■ The request: Extract every line of the material below and reproduce it faithfully.

■ Entries provided:
▽
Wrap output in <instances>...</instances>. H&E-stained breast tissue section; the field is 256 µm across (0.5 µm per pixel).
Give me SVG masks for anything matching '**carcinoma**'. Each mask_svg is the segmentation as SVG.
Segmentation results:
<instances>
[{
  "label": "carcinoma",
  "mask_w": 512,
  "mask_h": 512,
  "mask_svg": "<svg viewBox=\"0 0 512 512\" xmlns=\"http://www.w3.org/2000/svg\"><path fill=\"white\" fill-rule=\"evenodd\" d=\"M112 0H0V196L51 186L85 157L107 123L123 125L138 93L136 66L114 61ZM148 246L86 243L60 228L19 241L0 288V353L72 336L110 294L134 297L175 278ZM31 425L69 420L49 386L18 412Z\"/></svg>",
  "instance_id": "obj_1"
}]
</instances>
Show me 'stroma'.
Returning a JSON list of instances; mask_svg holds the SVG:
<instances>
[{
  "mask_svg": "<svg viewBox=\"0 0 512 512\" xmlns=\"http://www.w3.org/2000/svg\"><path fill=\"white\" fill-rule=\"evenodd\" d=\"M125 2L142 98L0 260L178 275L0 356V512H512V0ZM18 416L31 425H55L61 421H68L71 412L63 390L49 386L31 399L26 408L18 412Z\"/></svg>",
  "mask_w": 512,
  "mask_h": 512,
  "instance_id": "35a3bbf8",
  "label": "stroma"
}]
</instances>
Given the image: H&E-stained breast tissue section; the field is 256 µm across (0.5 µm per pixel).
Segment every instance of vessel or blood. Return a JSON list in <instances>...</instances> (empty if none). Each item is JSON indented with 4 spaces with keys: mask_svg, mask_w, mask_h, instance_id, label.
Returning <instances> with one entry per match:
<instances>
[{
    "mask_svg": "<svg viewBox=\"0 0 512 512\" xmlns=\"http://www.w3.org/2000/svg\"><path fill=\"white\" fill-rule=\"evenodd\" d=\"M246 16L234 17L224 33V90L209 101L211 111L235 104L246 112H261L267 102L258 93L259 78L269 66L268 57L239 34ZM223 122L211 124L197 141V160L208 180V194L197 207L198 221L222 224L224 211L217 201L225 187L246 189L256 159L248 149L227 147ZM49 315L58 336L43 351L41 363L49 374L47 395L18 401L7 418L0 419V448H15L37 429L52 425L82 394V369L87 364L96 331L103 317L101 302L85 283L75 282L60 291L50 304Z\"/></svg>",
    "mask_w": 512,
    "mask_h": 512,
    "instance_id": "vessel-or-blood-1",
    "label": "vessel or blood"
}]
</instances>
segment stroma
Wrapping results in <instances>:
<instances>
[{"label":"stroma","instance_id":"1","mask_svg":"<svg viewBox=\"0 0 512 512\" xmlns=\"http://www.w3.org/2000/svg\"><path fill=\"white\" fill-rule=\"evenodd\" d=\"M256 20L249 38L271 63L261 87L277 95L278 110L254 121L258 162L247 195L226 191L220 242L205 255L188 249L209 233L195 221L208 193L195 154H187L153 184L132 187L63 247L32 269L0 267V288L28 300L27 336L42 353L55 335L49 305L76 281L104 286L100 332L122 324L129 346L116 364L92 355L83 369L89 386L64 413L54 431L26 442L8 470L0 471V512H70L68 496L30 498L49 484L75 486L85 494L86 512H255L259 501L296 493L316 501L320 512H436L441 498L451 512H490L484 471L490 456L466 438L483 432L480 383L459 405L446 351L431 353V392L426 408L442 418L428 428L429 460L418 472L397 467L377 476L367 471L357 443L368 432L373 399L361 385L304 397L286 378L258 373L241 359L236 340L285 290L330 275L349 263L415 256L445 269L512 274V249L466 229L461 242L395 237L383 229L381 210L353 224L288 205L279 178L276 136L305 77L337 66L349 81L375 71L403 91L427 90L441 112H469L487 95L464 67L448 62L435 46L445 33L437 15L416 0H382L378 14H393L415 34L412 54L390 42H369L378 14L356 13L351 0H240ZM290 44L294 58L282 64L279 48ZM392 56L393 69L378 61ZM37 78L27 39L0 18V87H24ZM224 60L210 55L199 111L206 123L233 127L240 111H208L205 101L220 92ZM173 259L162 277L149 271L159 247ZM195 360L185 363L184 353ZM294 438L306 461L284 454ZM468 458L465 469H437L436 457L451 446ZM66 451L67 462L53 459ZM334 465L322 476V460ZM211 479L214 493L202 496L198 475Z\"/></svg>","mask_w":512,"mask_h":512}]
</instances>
△
■ Response to this exercise:
Wrap output in <instances>...</instances>. H&E-stained breast tissue section; the field is 256 µm across (0.5 µm per pixel).
Give me SVG masks for anything matching '**carcinoma**'. Each mask_svg is the segmentation as SVG.
Segmentation results:
<instances>
[{
  "label": "carcinoma",
  "mask_w": 512,
  "mask_h": 512,
  "mask_svg": "<svg viewBox=\"0 0 512 512\" xmlns=\"http://www.w3.org/2000/svg\"><path fill=\"white\" fill-rule=\"evenodd\" d=\"M112 0H0V196L51 186L85 157L107 123L123 125L138 93L136 66L114 61ZM148 246L86 243L60 228L19 241L0 288V353L72 336L110 294L134 297L175 278ZM31 425L69 420L49 386L18 412Z\"/></svg>",
  "instance_id": "obj_1"
}]
</instances>
Show me 'stroma'.
Returning a JSON list of instances; mask_svg holds the SVG:
<instances>
[{
  "mask_svg": "<svg viewBox=\"0 0 512 512\" xmlns=\"http://www.w3.org/2000/svg\"><path fill=\"white\" fill-rule=\"evenodd\" d=\"M125 2L142 98L0 260L178 275L0 356V512H512V0ZM18 416L31 425H55L61 421H68L71 412L63 390L49 386L31 399L26 408L18 412Z\"/></svg>",
  "mask_w": 512,
  "mask_h": 512,
  "instance_id": "35a3bbf8",
  "label": "stroma"
}]
</instances>
Given the image: H&E-stained breast tissue section; the field is 256 µm across (0.5 µm per pixel).
Segment every instance of vessel or blood. Return a JSON list in <instances>...</instances> (empty if none). Each item is JSON indented with 4 spaces with keys: mask_svg, mask_w, mask_h, instance_id, label.
Returning <instances> with one entry per match:
<instances>
[{
    "mask_svg": "<svg viewBox=\"0 0 512 512\" xmlns=\"http://www.w3.org/2000/svg\"><path fill=\"white\" fill-rule=\"evenodd\" d=\"M246 16L234 17L224 33V90L209 101L211 111L235 104L246 112H261L267 102L258 93L259 78L269 66L268 57L239 34ZM223 122L211 124L197 141V160L208 180V194L197 207L198 221L222 224L224 211L217 201L225 187L246 189L256 159L248 149L227 147ZM49 315L58 336L43 351L41 363L49 374L47 395L18 401L7 418L0 419V448H15L37 429L52 425L82 394V369L87 364L96 331L103 317L101 302L85 283L75 282L60 291L50 304Z\"/></svg>",
    "mask_w": 512,
    "mask_h": 512,
    "instance_id": "vessel-or-blood-1",
    "label": "vessel or blood"
}]
</instances>
segment stroma
Wrapping results in <instances>:
<instances>
[{"label":"stroma","instance_id":"1","mask_svg":"<svg viewBox=\"0 0 512 512\" xmlns=\"http://www.w3.org/2000/svg\"><path fill=\"white\" fill-rule=\"evenodd\" d=\"M256 20L249 38L271 63L261 87L277 95L278 110L254 121L258 162L247 195L226 191L220 242L205 255L188 249L209 233L195 221L208 193L195 154H187L153 184L132 187L63 247L32 269L0 267V288L28 300L27 336L42 353L55 335L49 305L76 281L104 286L100 332L122 324L129 346L116 364L92 355L83 369L89 386L64 413L54 431L26 442L8 470L0 471V512H70L68 496L30 498L49 484L75 486L85 494L86 512H255L259 501L296 493L316 501L320 512H436L441 498L451 512H490L484 471L490 456L466 438L483 432L480 383L459 405L446 351L431 353V392L426 408L442 418L428 428L429 460L418 472L397 467L377 476L367 471L357 443L368 432L373 399L361 385L304 397L286 378L258 373L241 359L236 340L285 290L330 275L349 263L415 256L445 269L512 274V249L466 229L461 242L395 237L383 229L381 210L353 224L288 205L279 178L276 136L305 77L337 66L349 81L375 71L403 91L427 90L441 112H469L487 95L464 67L448 62L435 46L445 33L437 15L416 0H382L378 14H393L415 34L412 54L390 42H369L378 14L356 13L351 0H240ZM290 44L294 58L282 64L279 48ZM392 56L393 69L378 61ZM37 78L27 39L0 18V87H24ZM224 60L210 55L199 111L206 123L233 127L240 111H208L205 101L220 92ZM173 259L162 277L149 271L159 247ZM195 360L185 363L184 353ZM294 438L306 461L284 454ZM468 458L465 469H437L436 457L451 446ZM66 451L67 462L53 459ZM334 465L322 476V460ZM211 479L214 493L202 496L198 475Z\"/></svg>","mask_w":512,"mask_h":512}]
</instances>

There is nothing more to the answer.